▶ [Extracted information]:
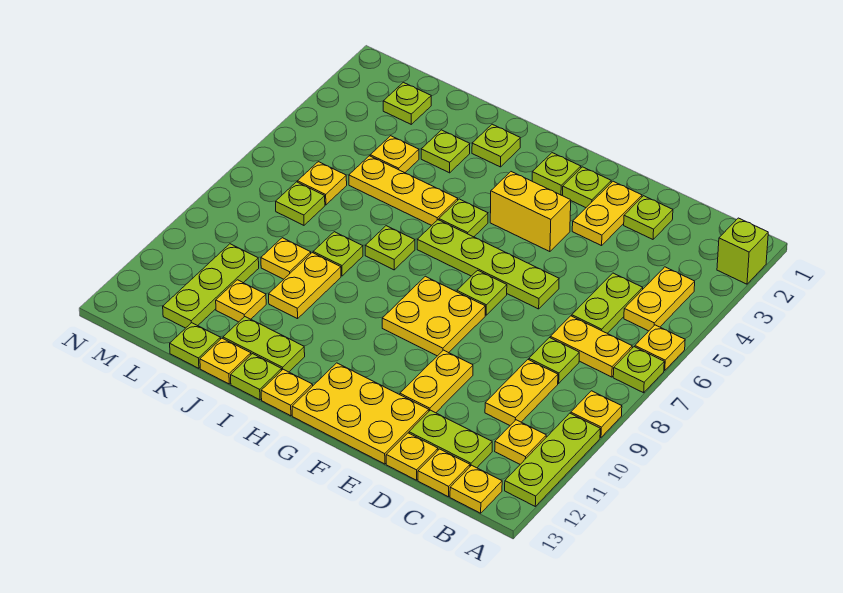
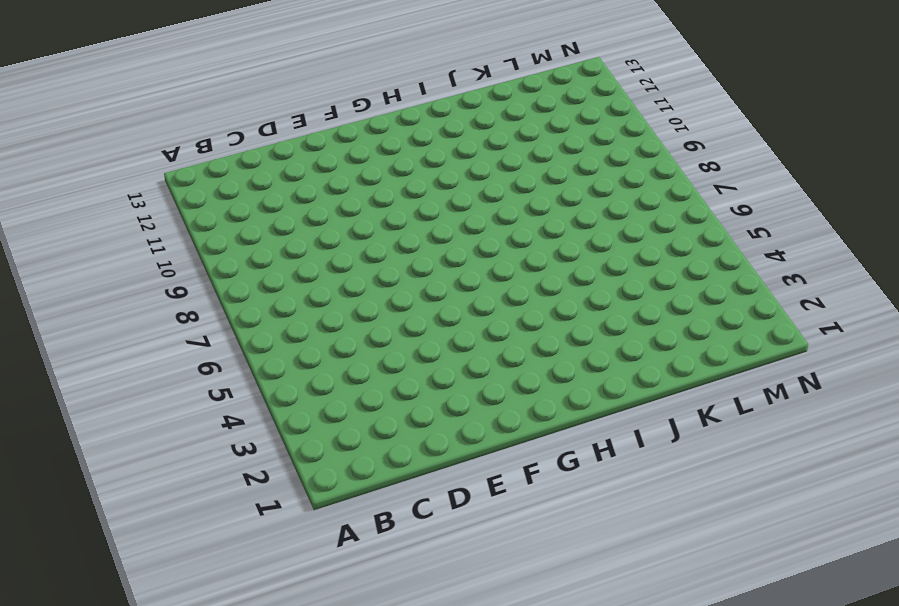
none -> lime brick A2 level 1
none -> yellow plate A6 level 1
none -> lime plate A7 level 1
none -> yellow plate A9 level 1

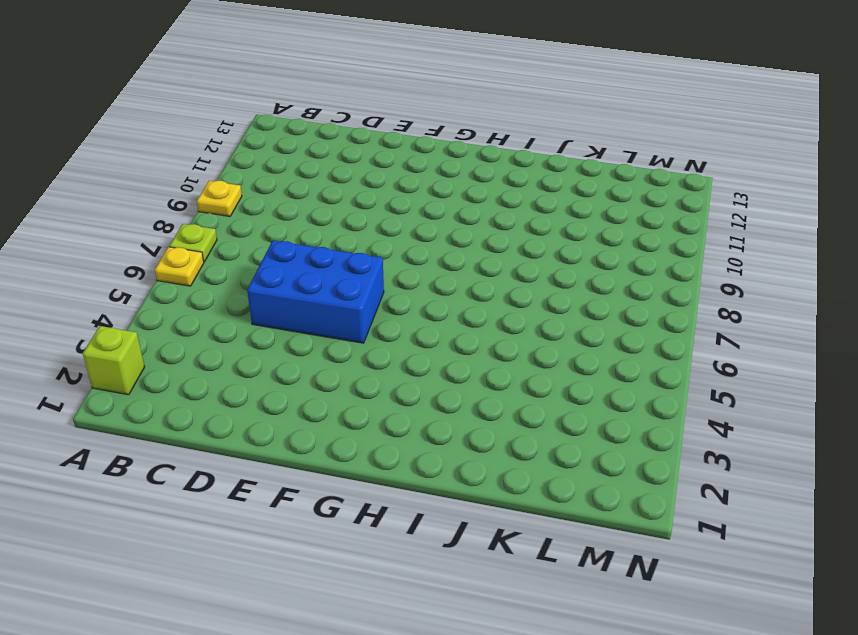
blue brick D5:F6 level 1 -> lime plate E6:H6 level 1
none -> lime plate A10:A12 level 1
none -> yellow plate B4:B5 level 1
none -> yellow plate B7:C7 level 1
none -> yellow plate B11 level 1

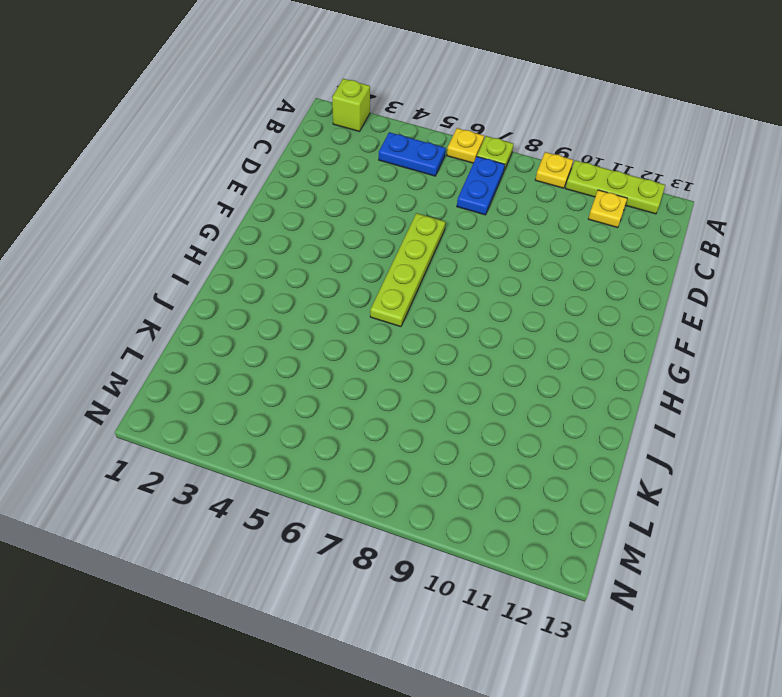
blue plate B4:B5 level 1 -> yellow plate B4:B5 level 1
blue plate B7:C7 level 1 -> yellow plate B7:C7 level 1
none -> yellow plate B13 level 1
none -> lime plate C5:C6 level 1
none -> lime plate C8 level 1
none -> yellow plate C9:C10 level 1

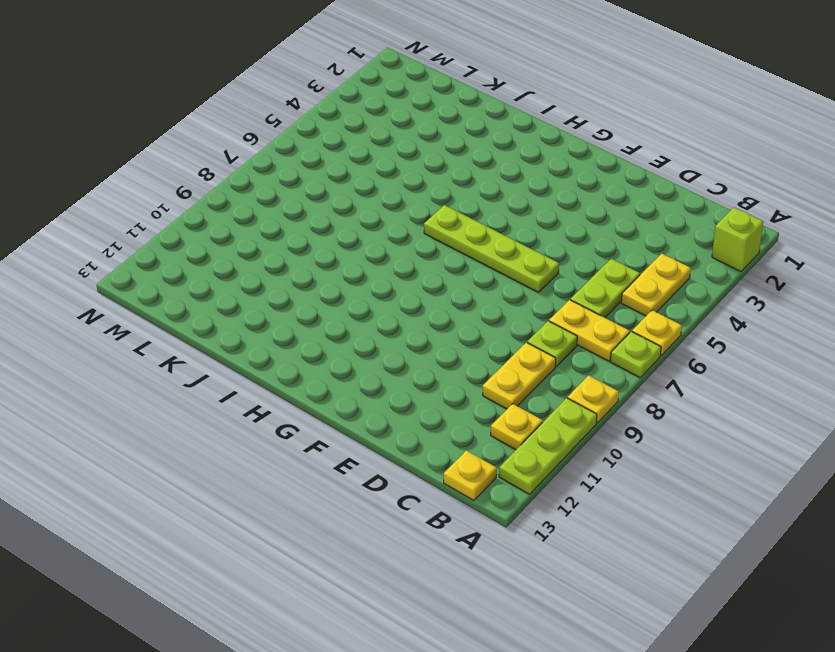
none -> lime plate C12:D12 level 1
none -> yellow plate C13 level 1
none -> lime plate D2 level 1
none -> yellow plate D13 level 1

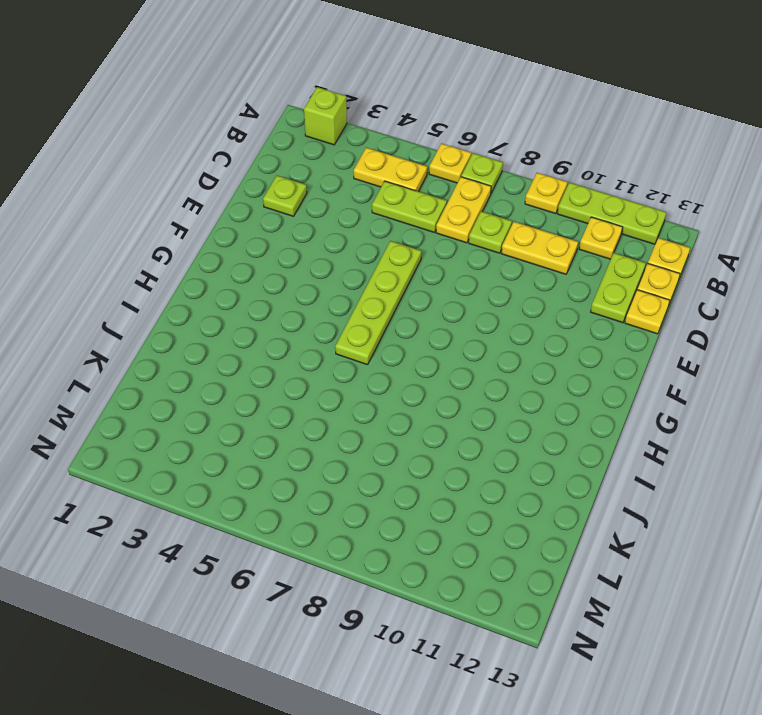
none -> yellow plate E2:E3 level 1
none -> yellow plate E10:E11 level 1
none -> yellow plate E12:G13 level 1
none -> lime plate F2 level 1

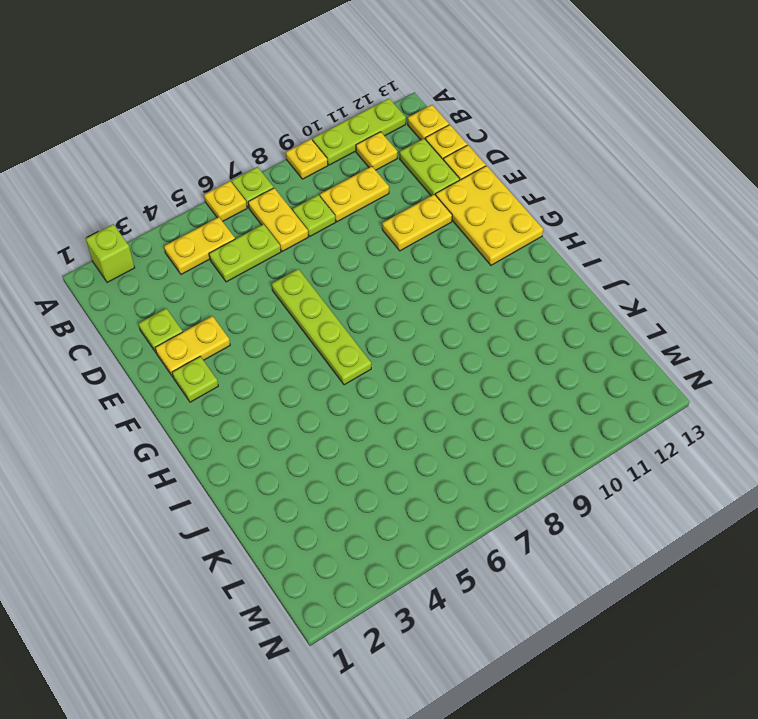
none -> yellow brick F4:G4 level 1
none -> lime plate F7 level 1
none -> yellow plate F8:G9 level 1
none -> lime plate G2 level 1

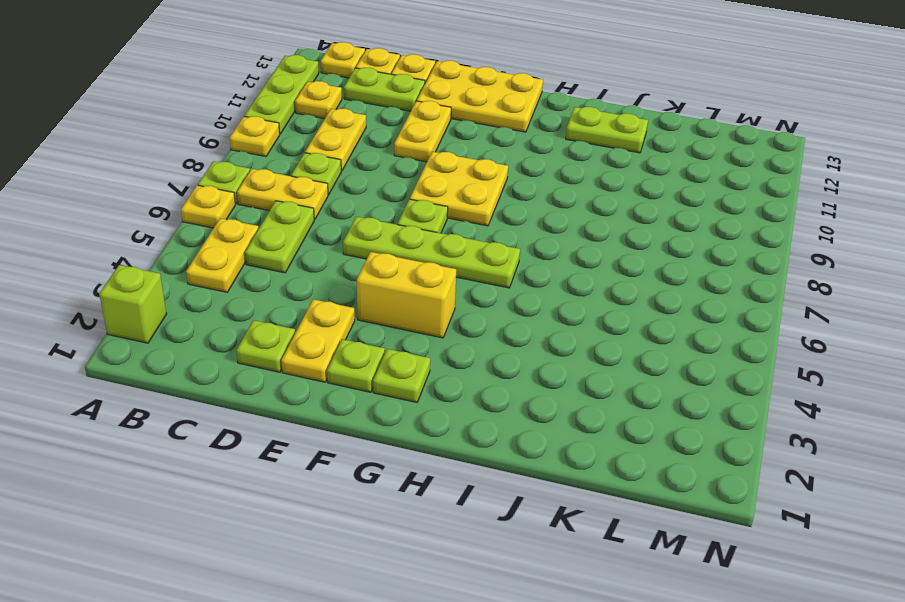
none -> lime plate H5 level 1
none -> yellow plate H13 level 1
none -> lime plate I2 level 1
none -> yellow plate I5:K5 level 1

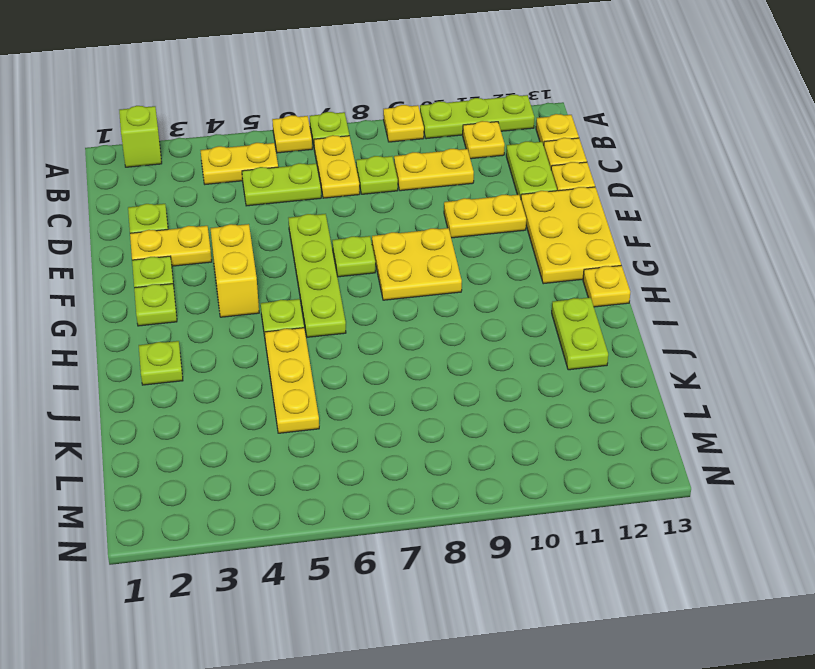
none -> lime plate I7 level 1
none -> lime plate I13 level 1
none -> lime plate J3 level 1
none -> lime plate J8 level 1

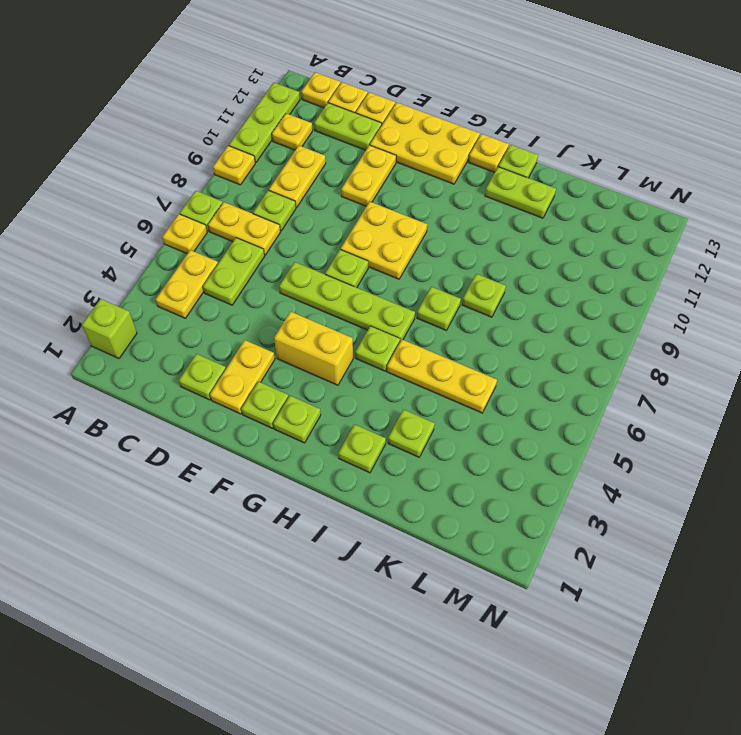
none -> yellow plate J9:J10 level 1
none -> yellow plate J13 level 1
none -> yellow plate K4 level 1
none -> yellow plate K9 level 1

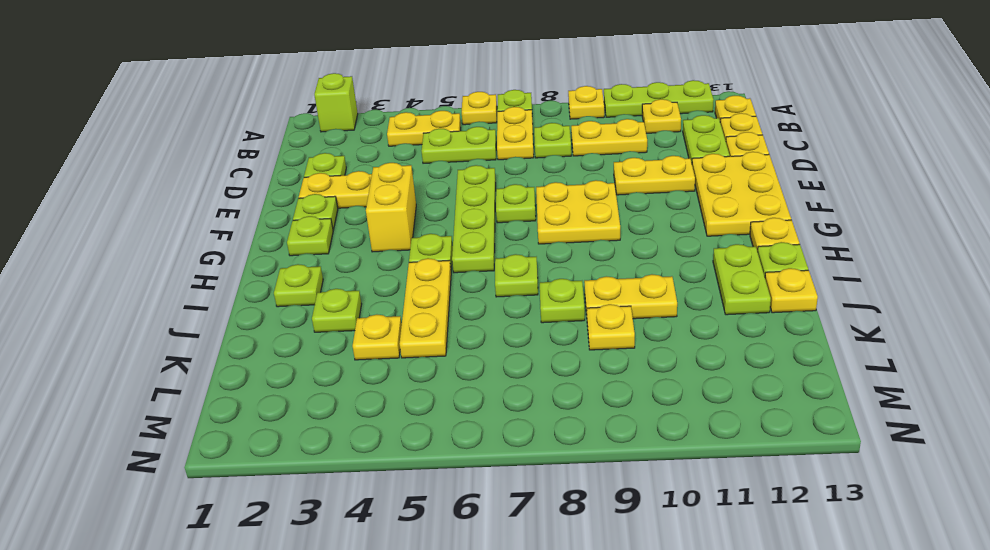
none -> yellow plate K11 level 1
none -> lime plate K13 level 1
none -> lime plate L2 level 1
none -> yellow plate L6 level 1

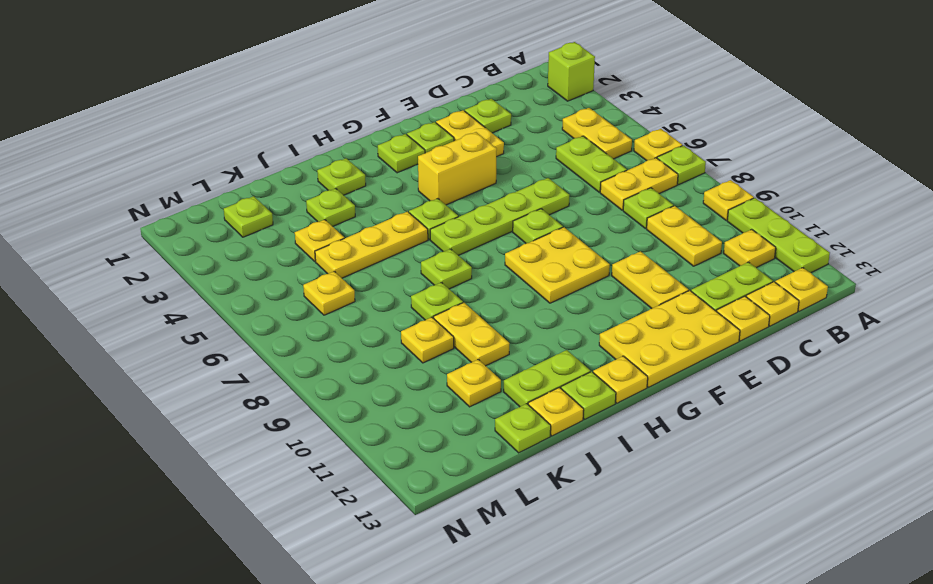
none -> lime plate L7 level 1
none -> lime plate L10:L12 level 1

▶ [Exercise aim]: What lines of the material contain "brick"? Show them.

▶ [Finished task]:
none -> lime brick A2 level 1
blue brick D5:F6 level 1 -> lime plate E6:H6 level 1
none -> yellow brick F4:G4 level 1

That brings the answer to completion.